Work to complete
Where the line containing "white tree: 3 -> 0" appears in the entries below, start there and print only that line and every line after it, exactly, through the end, excluding pictures.

[Object correspondence data]
####################
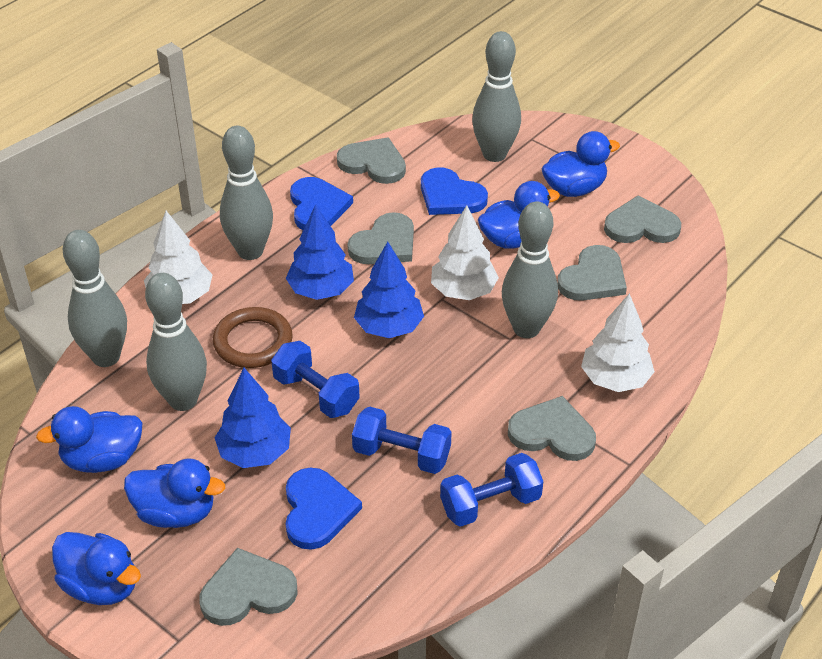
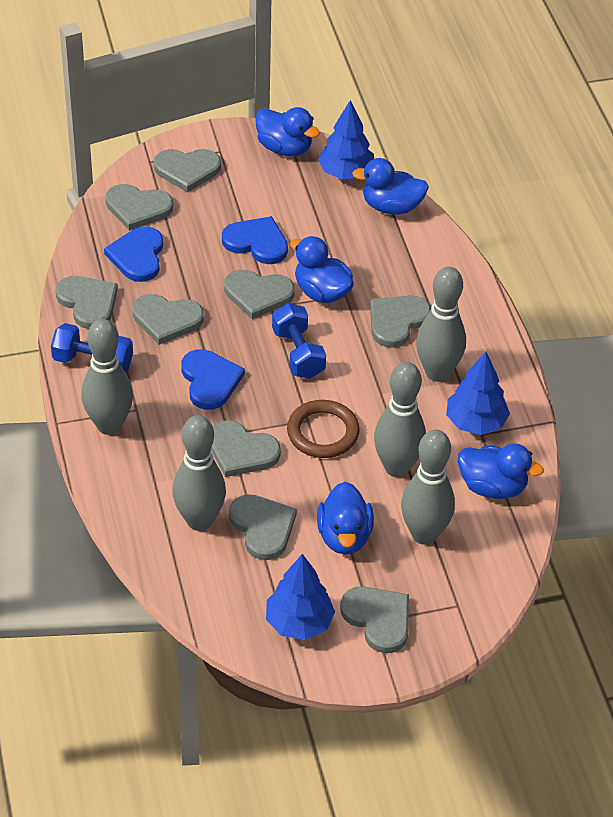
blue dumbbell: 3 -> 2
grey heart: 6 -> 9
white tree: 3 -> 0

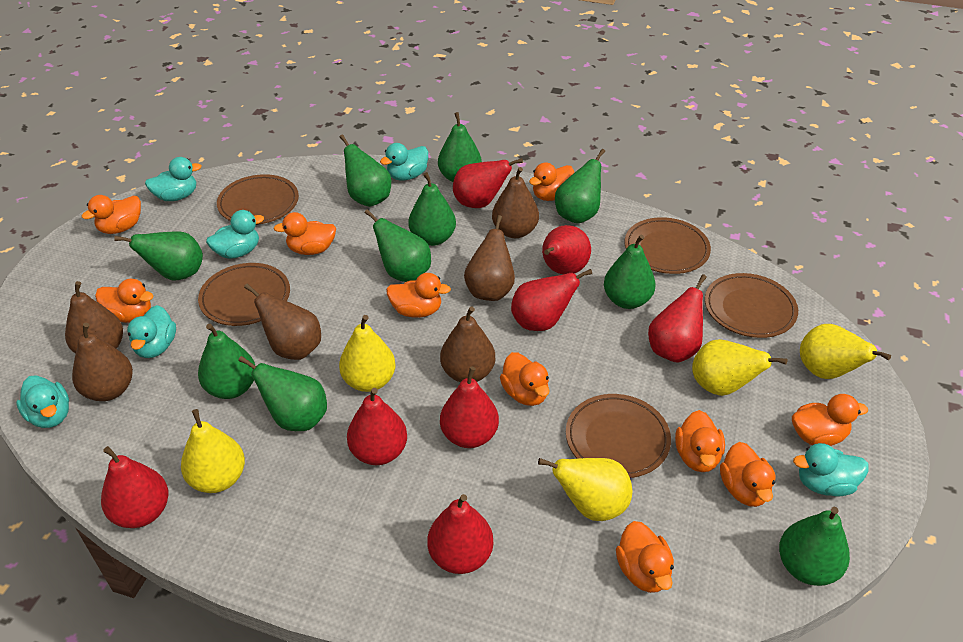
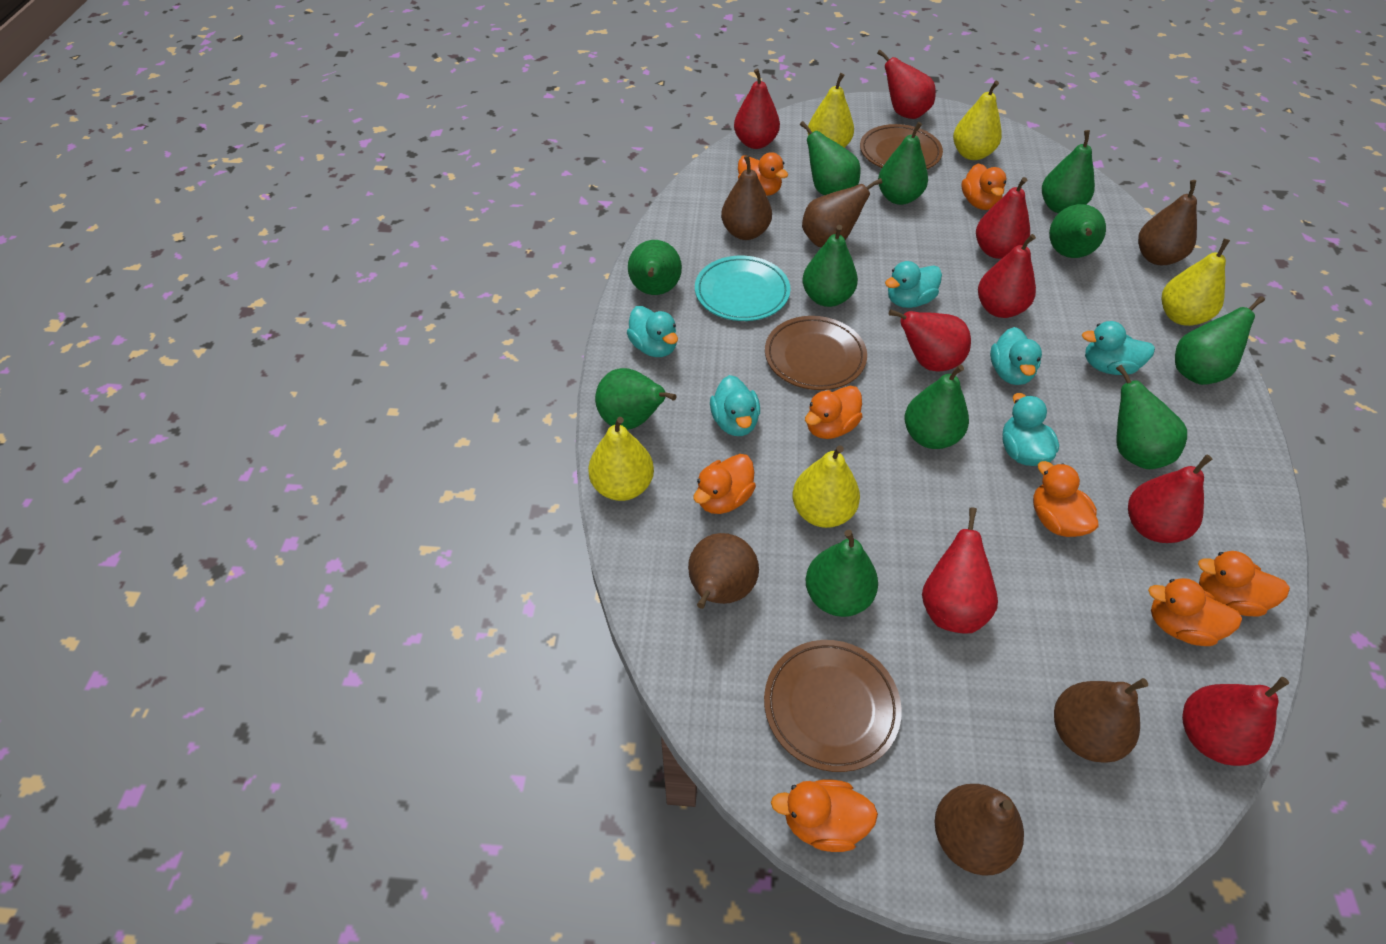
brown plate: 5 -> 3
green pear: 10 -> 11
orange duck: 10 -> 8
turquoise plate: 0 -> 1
####################
Response to this task
white tree: 3 -> 0

brown plate: 5 -> 3
green pear: 10 -> 11
orange duck: 10 -> 8
turquoise plate: 0 -> 1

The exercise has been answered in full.